■ **Assigned task**
All records below are to be duplicated exactly, with every picture excluded.
__________________________________________________
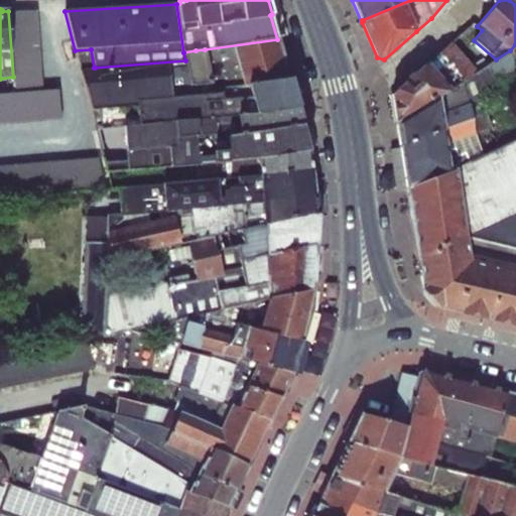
[(34,11),(8,11),(13,77),(14,93),(41,92),(34,11)]
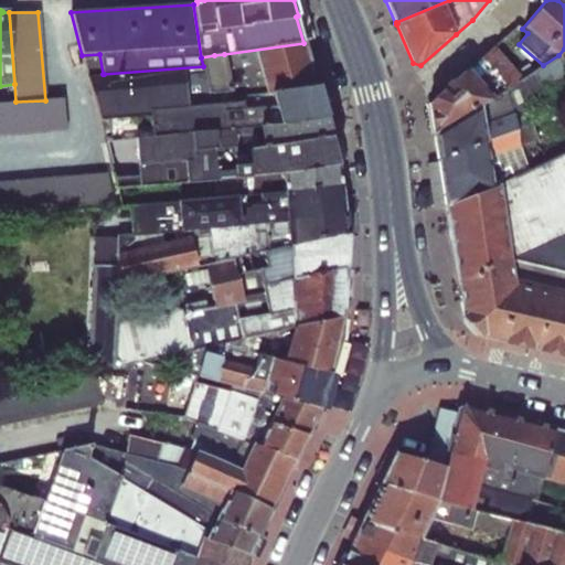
[(103,74),(87,75),(99,121),(109,119),(150,115),(150,110),(241,103),(240,97),(316,86),(304,43),(224,54),(214,55),(201,57),(203,66),(104,74),(103,74)]
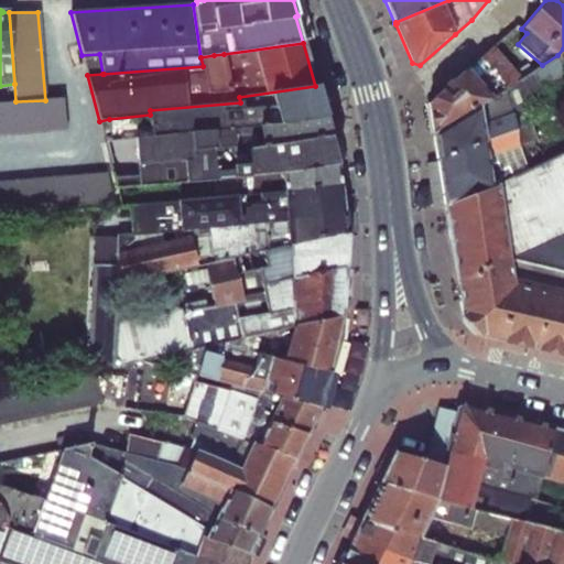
[(433,134),(521,78),(494,46),(431,101),(429,102),(429,104),(433,134)]
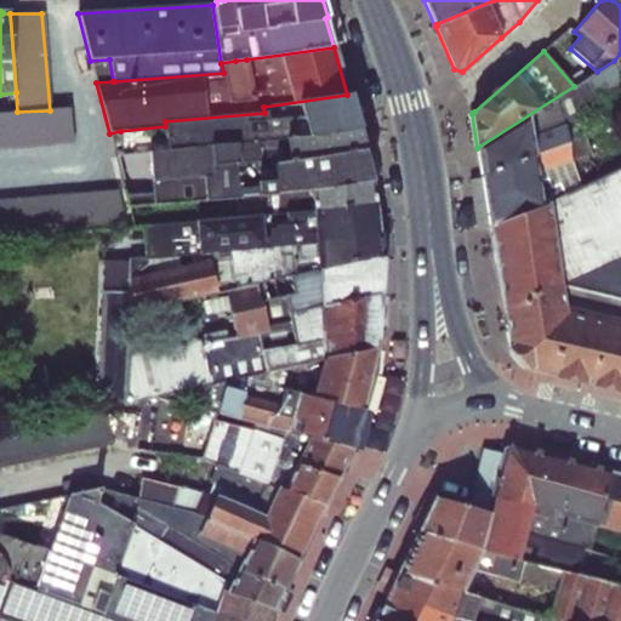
[(109,60),(90,61),(96,83),(113,81),(109,60)]
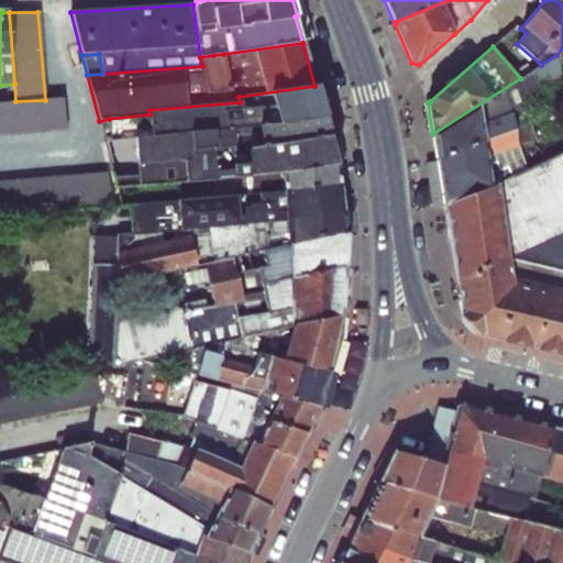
[(520,78),(432,134),(437,159),(529,119),(523,96),(562,80),(562,67),(558,56),(556,55),(541,65),(520,78)]
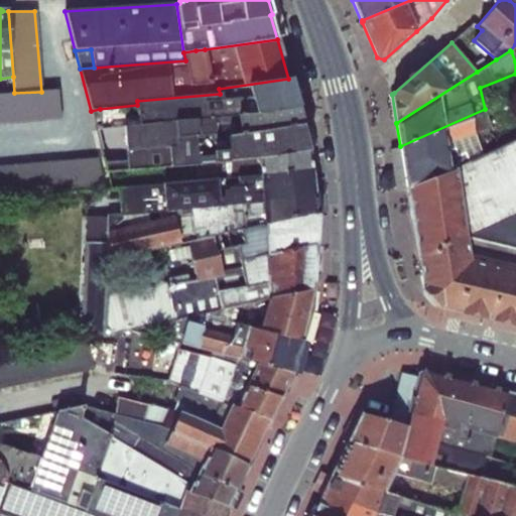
[(297,108),(288,79),(219,89),(220,94),(137,101),(137,105),(139,125),(174,121),(213,117),(297,108)]
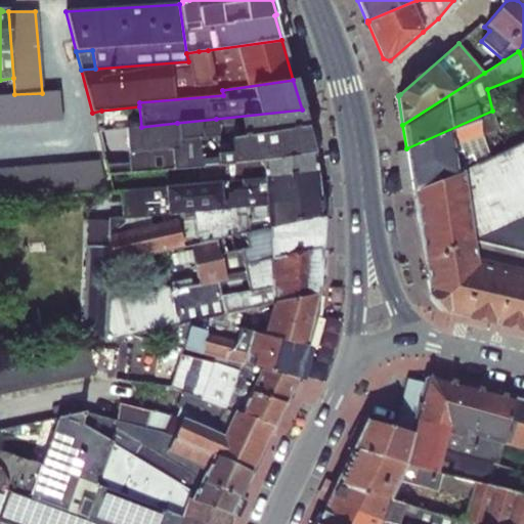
[(0,95),(0,124),(62,119),(58,91),(42,93),(14,94),(0,95)]
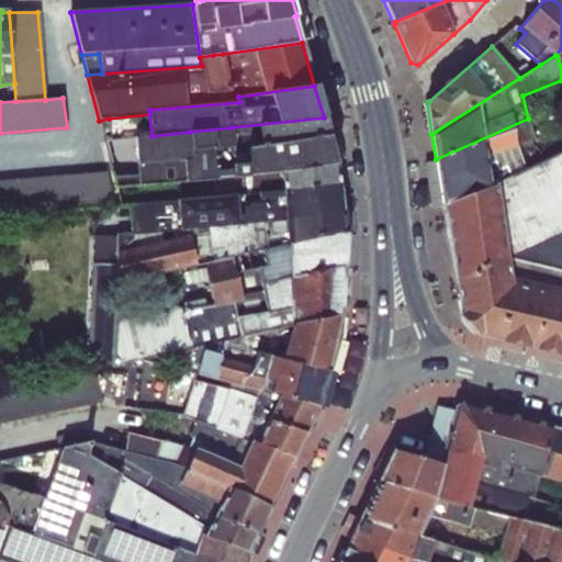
[(324,117),(232,127),(232,150),(328,136),(324,117)]
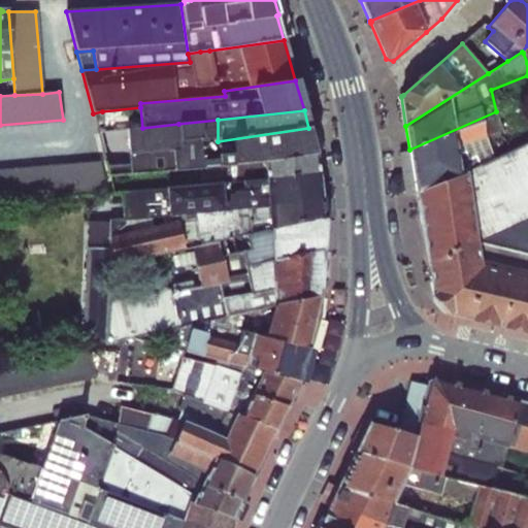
[(496,111),(409,150),(417,193),(465,172),(481,165),(475,157),(468,159),(465,152),(456,155),(453,147),(501,131),(496,111)]
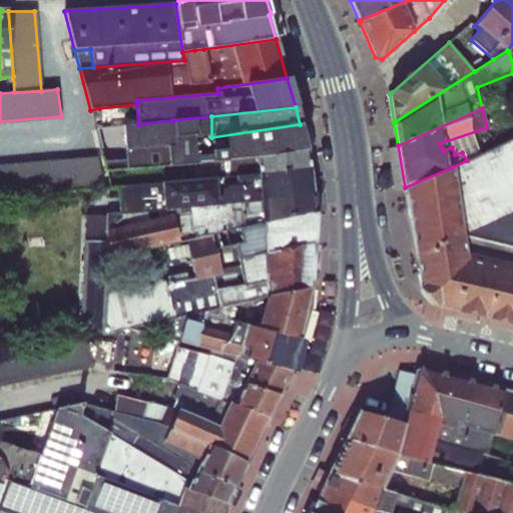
[(173,120),(138,124),(123,126),(126,158),(104,160),(107,170),(176,164),(307,150),(300,124),(211,137),(211,116),(173,120)]
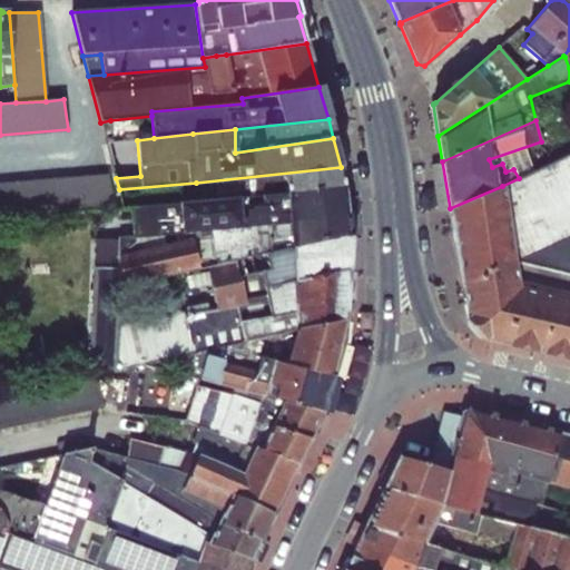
[(502,186),(450,208),(451,217),(462,285),(569,235),(569,154),(519,178),(502,186)]
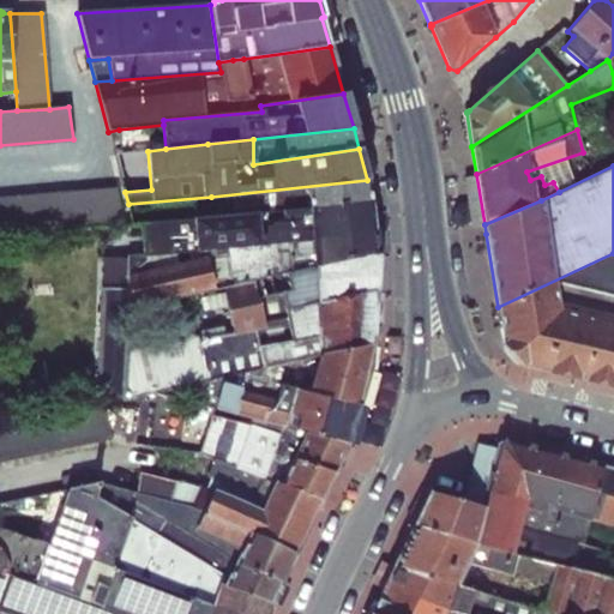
[(367,180),(211,197),(214,205),(233,203),(234,210),(268,208),(269,211),(371,203),(367,180)]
__________________________________________________
■ **Answer space**
[(34,11),(8,11),(13,77),(14,93),(41,92),(34,11)]
[(103,74),(87,75),(99,121),(109,119),(150,115),(150,110),(241,103),(240,97),(316,86),(304,43),(224,54),(214,55),(201,57),(203,66),(104,74),(103,74)]
[(433,134),(521,78),(494,46),(431,101),(429,102),(429,104),(433,134)]
[(109,60),(90,61),(96,83),(113,81),(109,60)]
[(520,78),(432,134),(437,159),(529,119),(523,96),(562,80),(562,67),(558,56),(556,55),(541,65),(520,78)]
[(297,108),(288,79),(219,89),(220,94),(137,101),(137,105),(139,125),(174,121),(213,117),(297,108)]
[(0,95),(0,124),(62,119),(58,91),(42,93),(14,94),(0,95)]
[(324,117),(232,127),(232,150),(328,136),(324,117)]
[(496,111),(409,150),(417,193),(465,172),(481,165),(475,157),(468,159),(465,152),(456,155),(453,147),(501,131),(496,111)]
[(173,120),(138,124),(123,126),(126,158),(104,160),(107,170),(176,164),(307,150),(300,124),(211,137),(211,116),(173,120)]
[(502,186),(450,208),(451,217),(462,285),(569,235),(569,154),(519,178),(502,186)]
[(367,180),(211,197),(214,205),(233,203),(234,210),(268,208),(269,211),(371,203),(367,180)]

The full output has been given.